# [EXERCISE DIRECTIONS]
When a line of the entries contains the word "depth", report that line.

# [RECORDS PROVIDED]

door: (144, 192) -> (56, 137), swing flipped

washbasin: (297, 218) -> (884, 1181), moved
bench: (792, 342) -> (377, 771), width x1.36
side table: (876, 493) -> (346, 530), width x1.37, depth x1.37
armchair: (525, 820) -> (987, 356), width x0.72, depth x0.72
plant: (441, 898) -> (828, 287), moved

# [YOUR SOLUTION]
side table: (876, 493) -> (346, 530), width x1.37, depth x1.37
armchair: (525, 820) -> (987, 356), width x0.72, depth x0.72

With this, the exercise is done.